| What this task involves |
Count the lines in the rows below that contain the string "glissando" and give only that number.

(Dataset rows)
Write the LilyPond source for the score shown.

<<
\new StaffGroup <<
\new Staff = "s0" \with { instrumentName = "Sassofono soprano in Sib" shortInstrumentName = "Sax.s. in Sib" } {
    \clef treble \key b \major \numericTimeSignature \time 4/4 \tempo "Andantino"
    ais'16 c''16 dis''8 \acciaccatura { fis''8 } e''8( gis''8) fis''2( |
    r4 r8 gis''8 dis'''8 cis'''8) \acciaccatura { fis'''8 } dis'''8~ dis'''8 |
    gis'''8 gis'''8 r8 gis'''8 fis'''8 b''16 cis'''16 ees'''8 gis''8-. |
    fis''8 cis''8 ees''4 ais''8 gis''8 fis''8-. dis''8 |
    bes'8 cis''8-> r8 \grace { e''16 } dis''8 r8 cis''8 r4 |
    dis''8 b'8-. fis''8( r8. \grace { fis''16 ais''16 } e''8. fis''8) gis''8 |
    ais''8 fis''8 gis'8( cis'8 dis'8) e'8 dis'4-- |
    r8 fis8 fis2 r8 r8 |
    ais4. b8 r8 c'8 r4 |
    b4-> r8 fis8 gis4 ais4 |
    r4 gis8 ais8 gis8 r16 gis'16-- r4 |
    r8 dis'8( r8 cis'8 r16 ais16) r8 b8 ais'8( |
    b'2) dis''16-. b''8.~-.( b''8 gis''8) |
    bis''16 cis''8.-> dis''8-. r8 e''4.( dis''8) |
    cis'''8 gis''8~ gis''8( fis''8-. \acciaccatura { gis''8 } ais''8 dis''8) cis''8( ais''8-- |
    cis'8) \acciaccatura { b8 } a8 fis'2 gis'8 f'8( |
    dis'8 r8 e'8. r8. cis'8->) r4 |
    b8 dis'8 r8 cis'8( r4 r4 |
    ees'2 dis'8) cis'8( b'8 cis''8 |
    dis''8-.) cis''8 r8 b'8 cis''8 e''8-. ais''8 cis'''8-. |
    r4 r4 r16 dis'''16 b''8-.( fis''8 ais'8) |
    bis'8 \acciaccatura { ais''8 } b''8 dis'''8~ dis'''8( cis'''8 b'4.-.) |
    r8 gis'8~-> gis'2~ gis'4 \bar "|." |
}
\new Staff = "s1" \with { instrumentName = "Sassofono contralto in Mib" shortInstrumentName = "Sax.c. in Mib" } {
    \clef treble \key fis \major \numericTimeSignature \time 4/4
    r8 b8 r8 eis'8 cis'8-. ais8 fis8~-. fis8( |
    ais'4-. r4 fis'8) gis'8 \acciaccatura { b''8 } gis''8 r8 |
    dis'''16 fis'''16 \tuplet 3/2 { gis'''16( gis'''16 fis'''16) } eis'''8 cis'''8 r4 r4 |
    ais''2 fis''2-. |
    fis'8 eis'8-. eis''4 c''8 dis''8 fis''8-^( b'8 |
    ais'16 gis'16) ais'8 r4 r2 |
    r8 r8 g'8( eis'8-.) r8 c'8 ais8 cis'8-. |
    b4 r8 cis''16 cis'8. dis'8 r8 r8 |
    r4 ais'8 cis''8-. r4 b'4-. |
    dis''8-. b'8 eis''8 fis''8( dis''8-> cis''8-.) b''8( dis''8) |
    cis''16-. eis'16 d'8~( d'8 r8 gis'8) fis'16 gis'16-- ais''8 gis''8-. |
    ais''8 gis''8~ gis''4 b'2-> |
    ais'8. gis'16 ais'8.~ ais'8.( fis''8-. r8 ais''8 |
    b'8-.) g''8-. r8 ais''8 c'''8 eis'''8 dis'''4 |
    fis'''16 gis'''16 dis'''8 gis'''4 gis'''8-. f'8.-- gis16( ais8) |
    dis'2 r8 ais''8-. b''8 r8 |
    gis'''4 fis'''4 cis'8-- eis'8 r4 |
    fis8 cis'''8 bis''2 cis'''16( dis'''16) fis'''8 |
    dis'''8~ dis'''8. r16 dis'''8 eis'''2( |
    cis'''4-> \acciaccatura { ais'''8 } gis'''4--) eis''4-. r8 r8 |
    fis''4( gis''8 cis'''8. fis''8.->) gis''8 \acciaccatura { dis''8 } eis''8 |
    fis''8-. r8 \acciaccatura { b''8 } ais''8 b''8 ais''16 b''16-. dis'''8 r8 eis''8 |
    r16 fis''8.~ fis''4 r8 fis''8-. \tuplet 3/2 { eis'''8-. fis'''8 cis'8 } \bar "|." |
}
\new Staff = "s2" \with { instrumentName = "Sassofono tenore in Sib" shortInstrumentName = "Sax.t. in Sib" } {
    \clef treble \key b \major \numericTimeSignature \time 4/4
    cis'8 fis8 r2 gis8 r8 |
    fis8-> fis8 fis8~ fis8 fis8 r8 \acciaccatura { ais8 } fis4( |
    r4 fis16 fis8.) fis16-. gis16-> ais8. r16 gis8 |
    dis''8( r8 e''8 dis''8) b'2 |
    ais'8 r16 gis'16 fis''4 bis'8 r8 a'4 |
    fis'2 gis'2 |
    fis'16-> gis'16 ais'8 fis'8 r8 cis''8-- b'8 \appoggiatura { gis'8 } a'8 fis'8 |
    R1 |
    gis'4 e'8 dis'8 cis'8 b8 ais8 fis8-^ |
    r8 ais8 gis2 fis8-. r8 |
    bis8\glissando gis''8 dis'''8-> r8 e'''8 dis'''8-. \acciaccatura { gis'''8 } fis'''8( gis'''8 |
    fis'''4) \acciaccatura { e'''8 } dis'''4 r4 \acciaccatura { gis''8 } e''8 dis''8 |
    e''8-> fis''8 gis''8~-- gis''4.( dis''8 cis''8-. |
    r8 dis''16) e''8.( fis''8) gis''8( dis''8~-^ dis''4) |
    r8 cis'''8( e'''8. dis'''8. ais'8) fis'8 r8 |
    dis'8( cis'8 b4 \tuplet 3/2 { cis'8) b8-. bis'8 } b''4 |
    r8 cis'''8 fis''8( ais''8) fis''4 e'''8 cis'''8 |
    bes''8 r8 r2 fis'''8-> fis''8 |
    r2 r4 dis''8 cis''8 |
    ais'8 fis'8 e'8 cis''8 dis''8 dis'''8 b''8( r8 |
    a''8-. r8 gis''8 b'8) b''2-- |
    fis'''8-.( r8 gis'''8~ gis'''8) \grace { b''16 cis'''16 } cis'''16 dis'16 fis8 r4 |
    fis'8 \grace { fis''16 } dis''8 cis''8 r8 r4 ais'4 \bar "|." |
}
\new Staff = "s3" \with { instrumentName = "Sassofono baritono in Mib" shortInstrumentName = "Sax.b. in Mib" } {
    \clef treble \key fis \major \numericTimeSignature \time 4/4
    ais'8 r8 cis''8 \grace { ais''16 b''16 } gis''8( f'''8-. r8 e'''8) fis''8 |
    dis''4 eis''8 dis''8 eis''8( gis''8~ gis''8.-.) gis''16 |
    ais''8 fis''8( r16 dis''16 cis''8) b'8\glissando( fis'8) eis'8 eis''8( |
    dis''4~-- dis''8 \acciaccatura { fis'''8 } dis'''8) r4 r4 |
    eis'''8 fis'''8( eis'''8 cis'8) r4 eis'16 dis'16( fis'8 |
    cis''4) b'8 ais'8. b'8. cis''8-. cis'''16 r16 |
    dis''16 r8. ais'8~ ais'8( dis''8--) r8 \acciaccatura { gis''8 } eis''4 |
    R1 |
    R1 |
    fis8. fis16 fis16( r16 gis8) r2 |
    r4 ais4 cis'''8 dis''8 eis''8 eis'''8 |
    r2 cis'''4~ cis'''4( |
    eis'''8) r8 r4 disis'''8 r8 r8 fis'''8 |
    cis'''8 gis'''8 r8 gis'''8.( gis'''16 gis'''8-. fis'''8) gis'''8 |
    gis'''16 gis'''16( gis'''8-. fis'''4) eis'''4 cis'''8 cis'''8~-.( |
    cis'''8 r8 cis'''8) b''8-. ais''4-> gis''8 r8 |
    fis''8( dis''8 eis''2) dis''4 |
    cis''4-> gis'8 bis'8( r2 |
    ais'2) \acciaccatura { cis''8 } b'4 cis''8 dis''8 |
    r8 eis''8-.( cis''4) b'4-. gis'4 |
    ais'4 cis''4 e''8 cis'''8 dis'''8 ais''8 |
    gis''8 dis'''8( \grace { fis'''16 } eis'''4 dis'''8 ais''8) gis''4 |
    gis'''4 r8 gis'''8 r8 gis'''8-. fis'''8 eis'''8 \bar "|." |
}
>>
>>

| Right answer |
2